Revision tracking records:
···
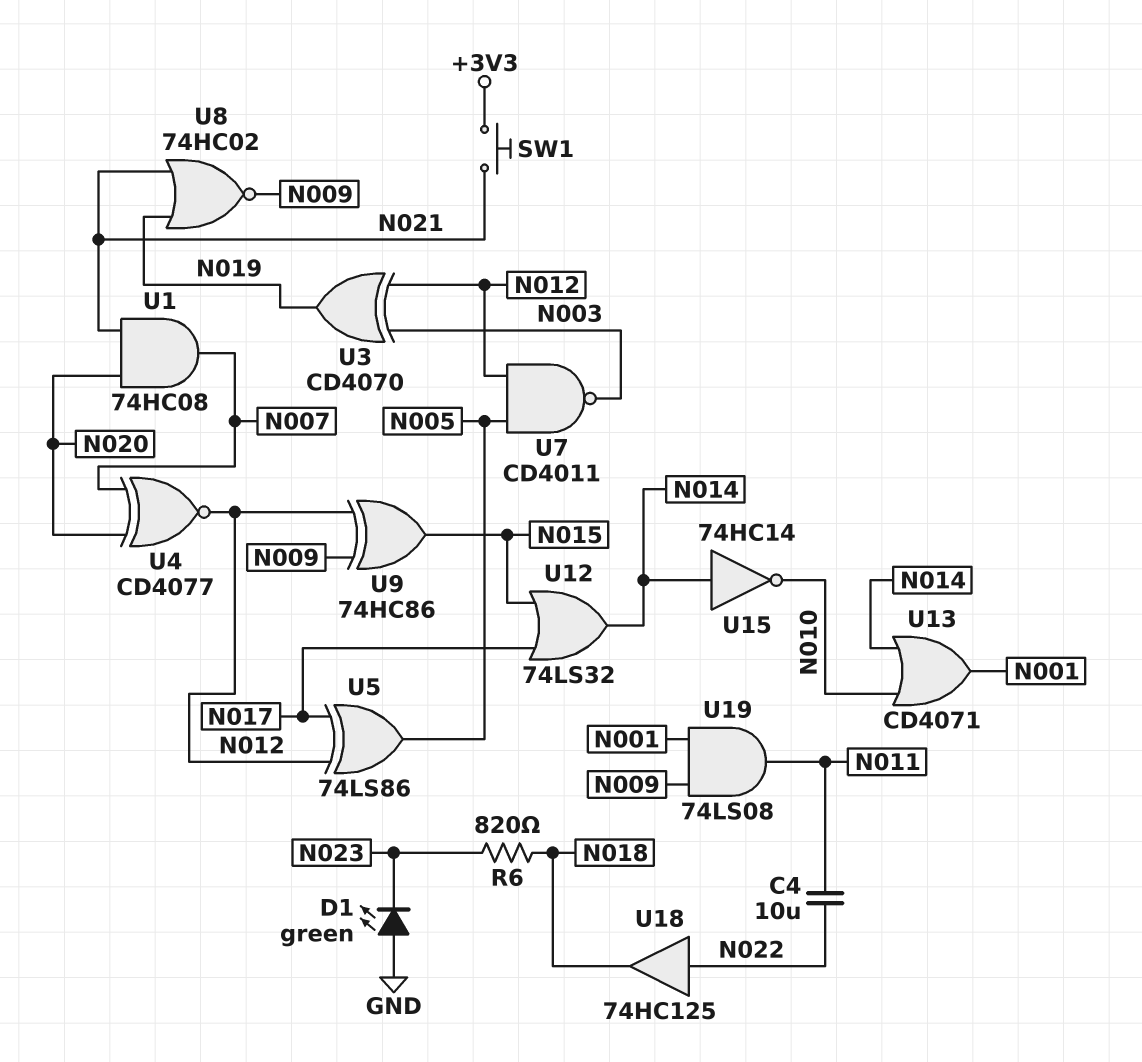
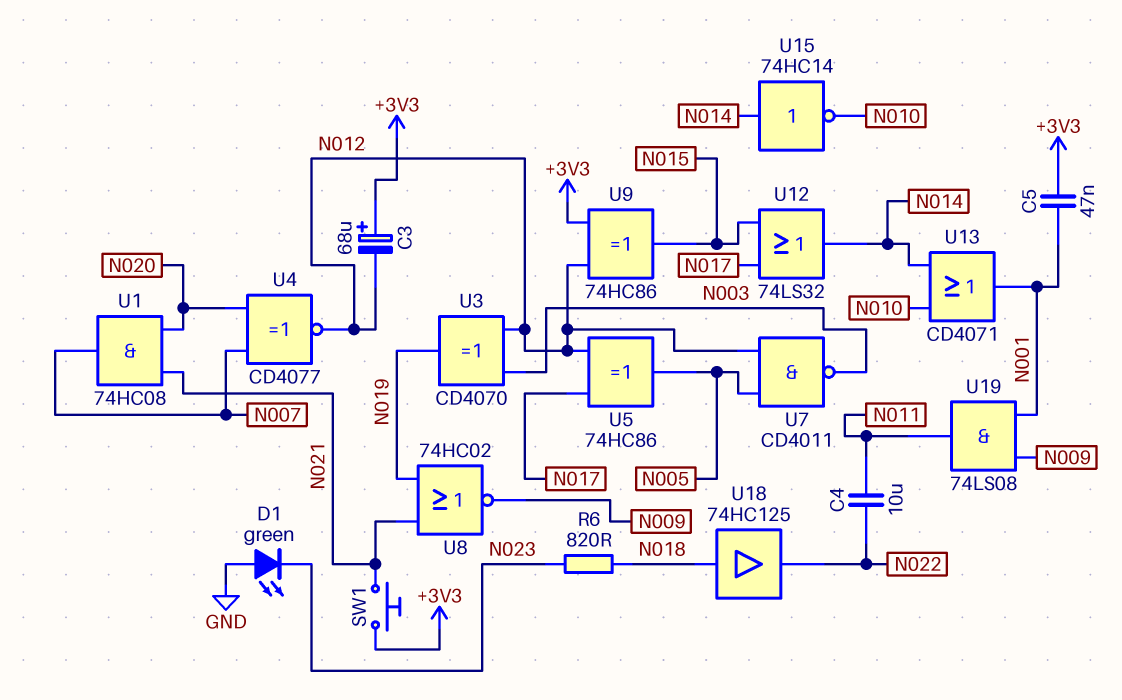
C3: none -> 68uF (plus +3V3, minus N012)
C5: none -> 47nF (+3V3, N001)
U5: XOR 74LS86 (in N012, in N017, out N005) -> XOR 74HC86 (in N012, in N017, out N005)
U9: XOR 74HC86 (in N009, in N012, out N015) -> XOR 74HC86 (in +3V3, in N012, out N015)
U18: buffer 74HC125 (in N022, out N018) -> buffer 74HC125 (in N018, out N022)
···
Work to complete: Check every line above for the string "none", and copy the ones that have it.

Response area:
C3: none -> 68uF (plus +3V3, minus N012)
C5: none -> 47nF (+3V3, N001)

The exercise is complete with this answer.